What you should do :: Exact transcription, pictures omitted: reproduce the listing below.
**** Data shown
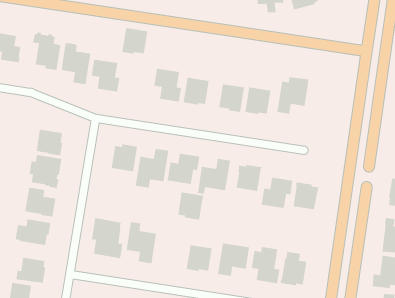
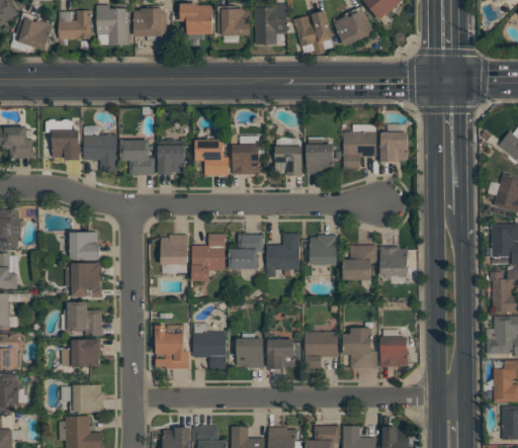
building: [121,28,148,54] -> [158,146,185,175]
building: none -> [380,132,408,163]
building: [177,192,204,220] -> [237,339,264,368]

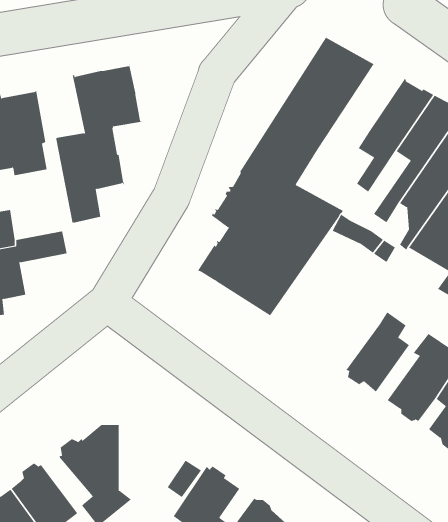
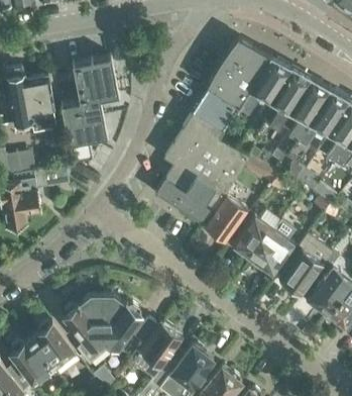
building: none -> [234,58,290,119]
building: none -> [205,195,246,240]
building: none -> [232,212,279,261]
building: none -> [103,296,141,349]

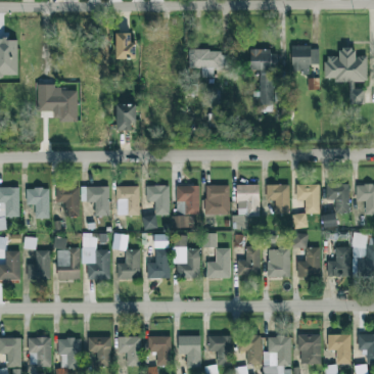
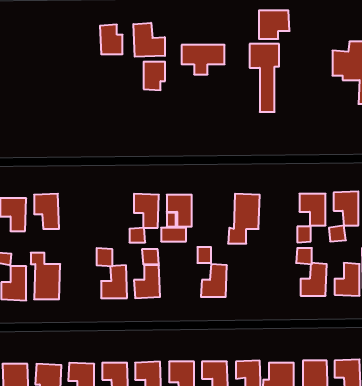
building: none -> [133,23,165,57]
building: [291,46,319,72] -> [259,10,290,39]
building: [37,86,77,122] -> none
building: [116,104,136,130] -> [144,62,165,90]
building: [204,184,229,214] -> none
building: [265,184,289,213] -> none
building: [115,185,139,215] -> none
building: [81,186,109,216] -> none
building: [81,233,109,279] -> none
building: [172,234,199,277] -> none
building: [236,246,260,277] -> none
building: [268,248,289,277] -> none

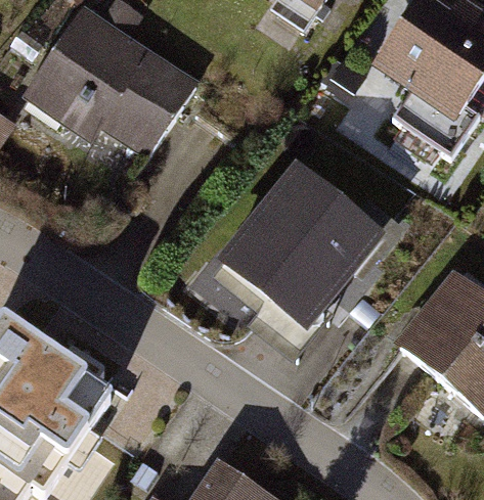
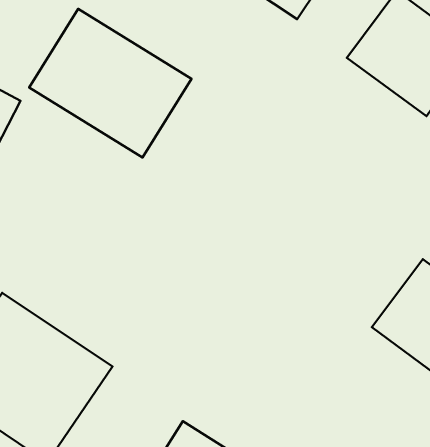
building: [212,153,385,327] -> none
********
Task result ::
building: [121,28,148,54] -> [158,146,185,175]
building: none -> [380,132,408,163]
building: [177,192,204,220] -> [237,339,264,368]

building: none -> [234,58,290,119]
building: none -> [205,195,246,240]
building: none -> [232,212,279,261]
building: none -> [103,296,141,349]

building: none -> [133,23,165,57]
building: [291,46,319,72] -> [259,10,290,39]
building: [37,86,77,122] -> none
building: [116,104,136,130] -> [144,62,165,90]
building: [204,184,229,214] -> none
building: [265,184,289,213] -> none
building: [115,185,139,215] -> none
building: [81,186,109,216] -> none
building: [81,233,109,279] -> none
building: [172,234,199,277] -> none
building: [236,246,260,277] -> none
building: [268,248,289,277] -> none

building: [212,153,385,327] -> none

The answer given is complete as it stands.